- [Instructions for the task]:
Please say how many lines of the entries below contain the word "purple", and leave out everything else.

- [Dataset entries]:

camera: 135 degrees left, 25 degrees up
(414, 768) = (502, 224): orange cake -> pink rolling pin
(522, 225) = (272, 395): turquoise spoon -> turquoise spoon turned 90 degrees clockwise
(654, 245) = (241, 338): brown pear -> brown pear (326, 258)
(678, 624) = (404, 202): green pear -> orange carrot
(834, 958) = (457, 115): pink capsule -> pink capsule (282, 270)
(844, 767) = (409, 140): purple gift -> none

...

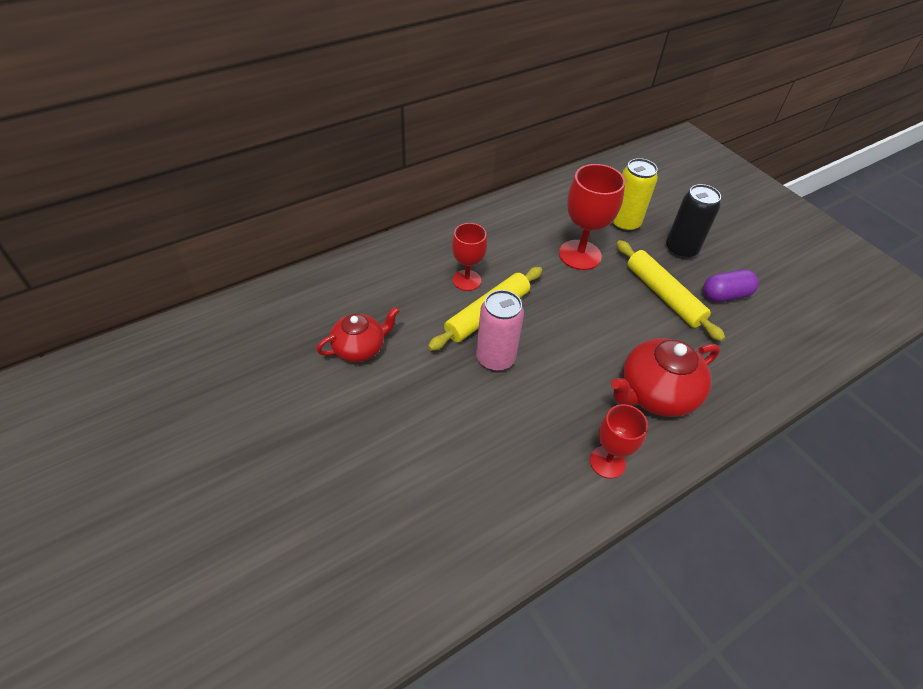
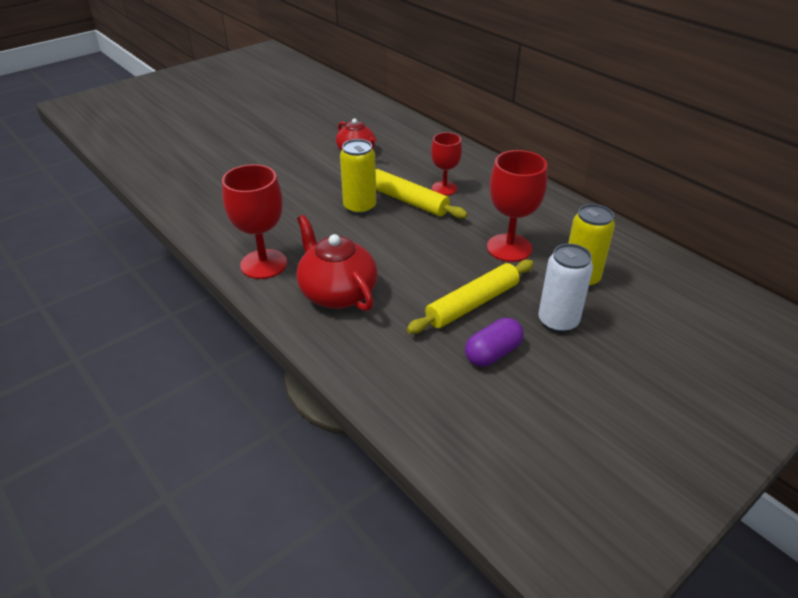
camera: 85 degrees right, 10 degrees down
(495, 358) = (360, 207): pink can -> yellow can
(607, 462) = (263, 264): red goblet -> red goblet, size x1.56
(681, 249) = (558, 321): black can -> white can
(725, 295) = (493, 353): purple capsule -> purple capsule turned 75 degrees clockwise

---

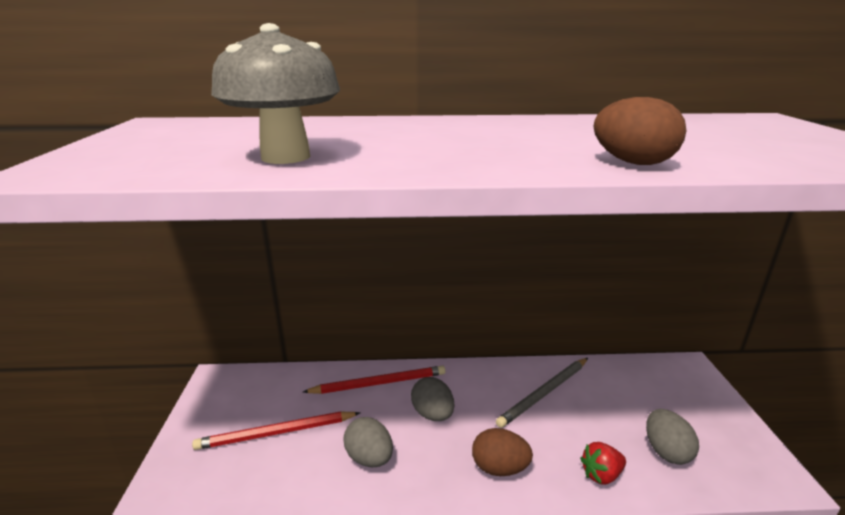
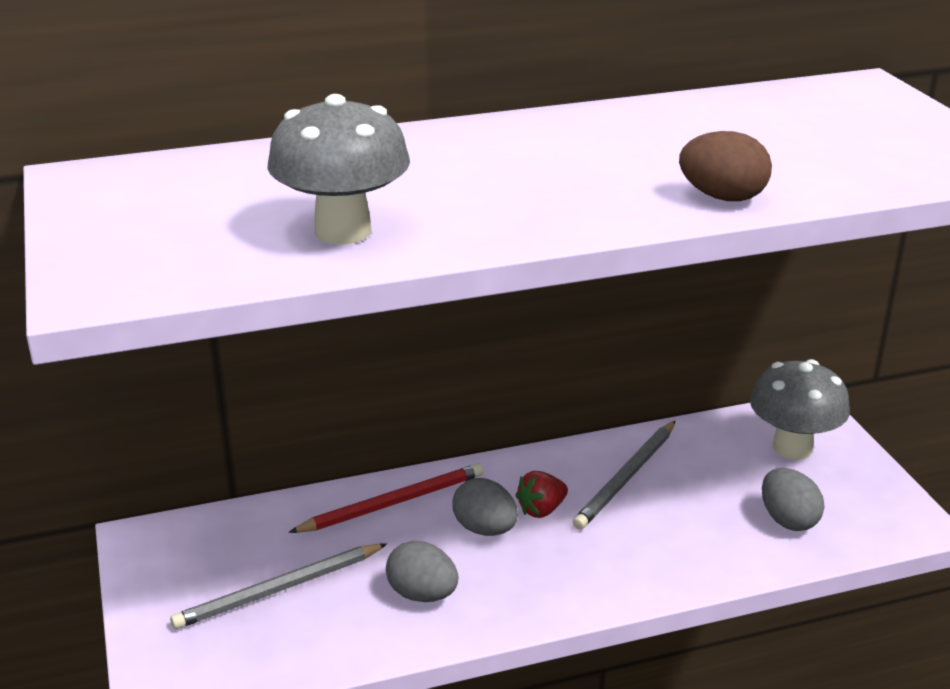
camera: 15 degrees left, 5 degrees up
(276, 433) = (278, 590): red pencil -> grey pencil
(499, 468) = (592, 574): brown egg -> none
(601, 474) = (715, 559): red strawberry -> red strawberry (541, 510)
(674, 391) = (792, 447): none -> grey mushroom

- [Task answer]:
2